### [Data section]
>>>

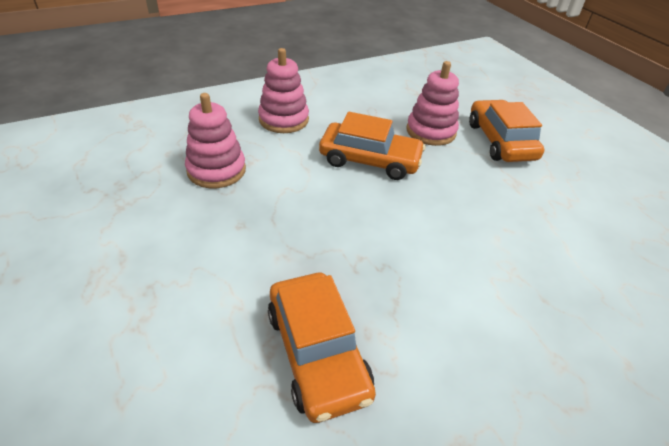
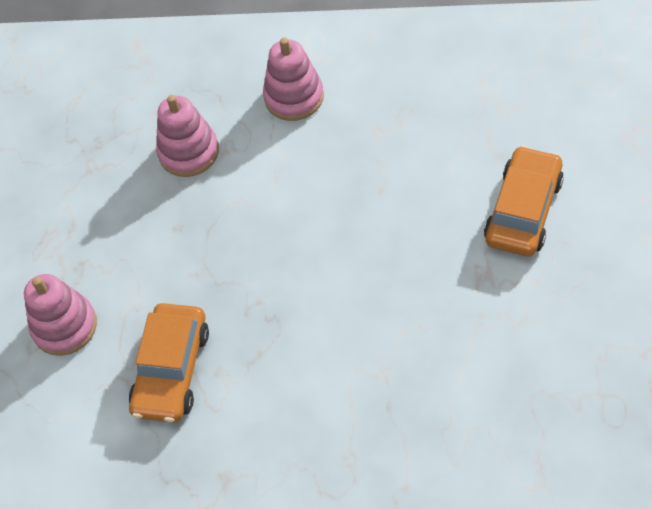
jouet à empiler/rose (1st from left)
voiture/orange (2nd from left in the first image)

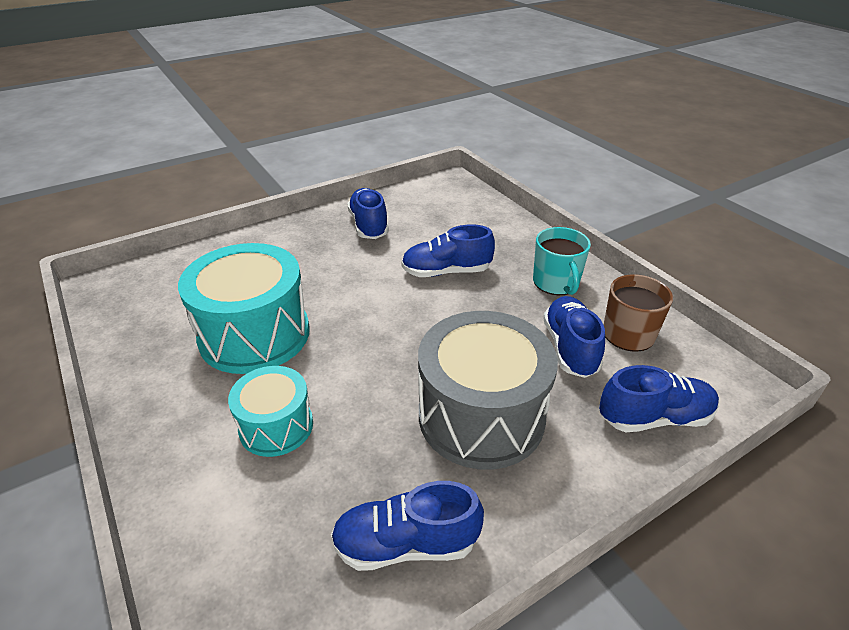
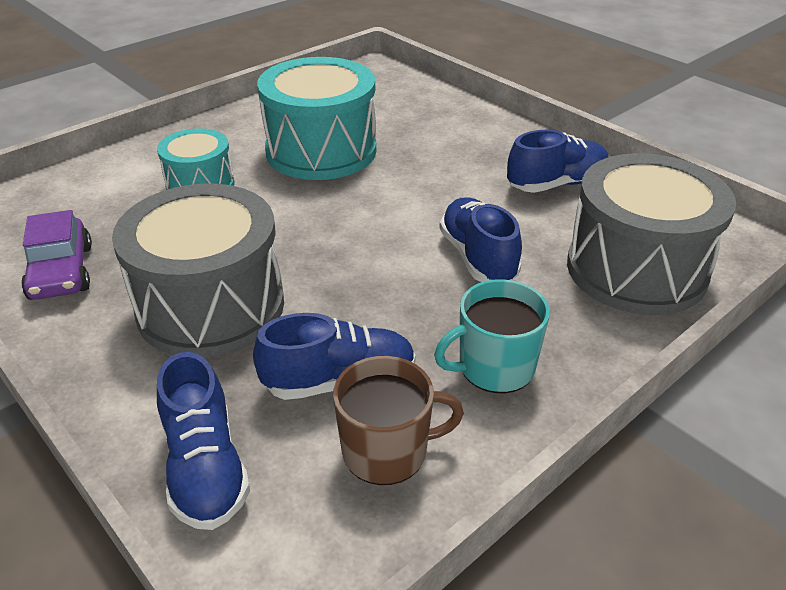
voiture/violet
tambour/gris (2nd from left)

<<<

### [Task instructions]
The expected result is the data above in exact form, free of pictures.

### [The completed task]
jouet à empiler/rose (1st from left)
voiture/orange (2nd from left in the first image)

voiture/violet
tambour/gris (2nd from left)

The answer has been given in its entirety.